-- DATA FOR REVIEW follows --

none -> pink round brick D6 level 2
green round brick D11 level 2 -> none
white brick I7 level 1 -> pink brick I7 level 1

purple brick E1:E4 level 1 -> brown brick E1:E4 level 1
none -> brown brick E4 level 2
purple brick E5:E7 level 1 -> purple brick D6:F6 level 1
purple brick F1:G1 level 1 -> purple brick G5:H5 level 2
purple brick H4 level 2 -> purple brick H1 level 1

-- DATA FOR REVIEW concluded --

_ACTIVITY_. Transcribe the whole listing with every word preserved.

_EXERCISE RESPONSE_.
none -> pink round brick D6 level 2
green round brick D11 level 2 -> none
white brick I7 level 1 -> pink brick I7 level 1

purple brick E1:E4 level 1 -> brown brick E1:E4 level 1
none -> brown brick E4 level 2
purple brick E5:E7 level 1 -> purple brick D6:F6 level 1
purple brick F1:G1 level 1 -> purple brick G5:H5 level 2
purple brick H4 level 2 -> purple brick H1 level 1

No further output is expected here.